=== DATASET RECORDS ===
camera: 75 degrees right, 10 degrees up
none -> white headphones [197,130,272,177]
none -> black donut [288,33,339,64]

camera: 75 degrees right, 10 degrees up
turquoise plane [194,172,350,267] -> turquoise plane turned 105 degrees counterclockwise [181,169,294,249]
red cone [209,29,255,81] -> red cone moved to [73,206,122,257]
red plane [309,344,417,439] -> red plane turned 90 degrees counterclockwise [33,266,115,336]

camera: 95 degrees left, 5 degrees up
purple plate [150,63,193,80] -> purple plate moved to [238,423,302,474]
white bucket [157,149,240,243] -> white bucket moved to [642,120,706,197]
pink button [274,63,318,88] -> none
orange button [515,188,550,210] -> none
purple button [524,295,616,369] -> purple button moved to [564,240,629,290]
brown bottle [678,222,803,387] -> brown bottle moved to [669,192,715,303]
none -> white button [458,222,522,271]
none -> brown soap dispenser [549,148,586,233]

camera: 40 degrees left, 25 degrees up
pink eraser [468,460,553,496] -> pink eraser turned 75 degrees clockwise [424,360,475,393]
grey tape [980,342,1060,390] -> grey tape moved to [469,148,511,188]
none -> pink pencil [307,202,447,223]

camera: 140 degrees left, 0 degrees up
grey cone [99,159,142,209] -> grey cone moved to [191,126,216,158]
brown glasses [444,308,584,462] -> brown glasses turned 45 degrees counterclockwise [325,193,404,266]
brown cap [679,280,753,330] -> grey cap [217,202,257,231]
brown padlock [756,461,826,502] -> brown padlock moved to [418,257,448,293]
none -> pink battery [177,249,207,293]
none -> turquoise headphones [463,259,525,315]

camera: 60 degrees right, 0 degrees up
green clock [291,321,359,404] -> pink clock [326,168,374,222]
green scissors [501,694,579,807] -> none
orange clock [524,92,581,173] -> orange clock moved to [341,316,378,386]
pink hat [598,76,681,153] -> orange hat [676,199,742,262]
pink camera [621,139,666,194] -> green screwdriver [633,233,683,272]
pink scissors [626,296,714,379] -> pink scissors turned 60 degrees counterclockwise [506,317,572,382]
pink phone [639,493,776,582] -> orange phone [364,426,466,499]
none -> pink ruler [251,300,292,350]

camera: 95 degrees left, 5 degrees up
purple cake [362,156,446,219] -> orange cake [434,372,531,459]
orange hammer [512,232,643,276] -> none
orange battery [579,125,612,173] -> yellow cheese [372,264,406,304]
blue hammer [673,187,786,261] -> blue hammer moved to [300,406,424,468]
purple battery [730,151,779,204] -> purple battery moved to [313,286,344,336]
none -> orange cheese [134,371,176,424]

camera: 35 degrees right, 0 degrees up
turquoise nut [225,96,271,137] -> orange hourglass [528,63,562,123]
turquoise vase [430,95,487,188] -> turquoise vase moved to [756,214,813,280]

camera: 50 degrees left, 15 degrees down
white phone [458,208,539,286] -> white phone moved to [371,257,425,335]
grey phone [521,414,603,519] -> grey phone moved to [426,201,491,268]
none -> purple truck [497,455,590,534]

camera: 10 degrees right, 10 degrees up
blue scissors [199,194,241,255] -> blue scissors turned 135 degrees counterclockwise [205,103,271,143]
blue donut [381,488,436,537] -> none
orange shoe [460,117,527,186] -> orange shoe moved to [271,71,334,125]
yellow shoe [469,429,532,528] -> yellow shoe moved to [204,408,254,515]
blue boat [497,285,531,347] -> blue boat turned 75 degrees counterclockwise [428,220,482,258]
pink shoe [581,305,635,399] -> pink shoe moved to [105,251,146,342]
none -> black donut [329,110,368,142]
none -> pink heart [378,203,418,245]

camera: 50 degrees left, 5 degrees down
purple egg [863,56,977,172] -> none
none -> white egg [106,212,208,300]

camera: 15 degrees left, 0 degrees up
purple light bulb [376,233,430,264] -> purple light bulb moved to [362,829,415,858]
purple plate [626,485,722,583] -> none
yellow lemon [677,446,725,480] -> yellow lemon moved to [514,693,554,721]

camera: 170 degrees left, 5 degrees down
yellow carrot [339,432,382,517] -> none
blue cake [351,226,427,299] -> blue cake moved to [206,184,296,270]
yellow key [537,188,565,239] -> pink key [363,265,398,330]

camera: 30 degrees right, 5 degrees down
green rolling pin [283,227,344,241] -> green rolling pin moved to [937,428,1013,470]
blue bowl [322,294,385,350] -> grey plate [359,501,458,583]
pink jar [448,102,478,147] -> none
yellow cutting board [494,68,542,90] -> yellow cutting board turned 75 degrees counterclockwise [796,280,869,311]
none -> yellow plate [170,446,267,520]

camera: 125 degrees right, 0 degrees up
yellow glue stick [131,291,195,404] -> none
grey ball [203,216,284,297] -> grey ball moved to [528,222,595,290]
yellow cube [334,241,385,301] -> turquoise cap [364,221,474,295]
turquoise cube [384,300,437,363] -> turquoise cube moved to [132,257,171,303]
===
REQUIRED WORK: Where a line in the listing above holds the string "hammer", include it in your count, and answer with the number alone.

EXERCISE RESPONSE: 2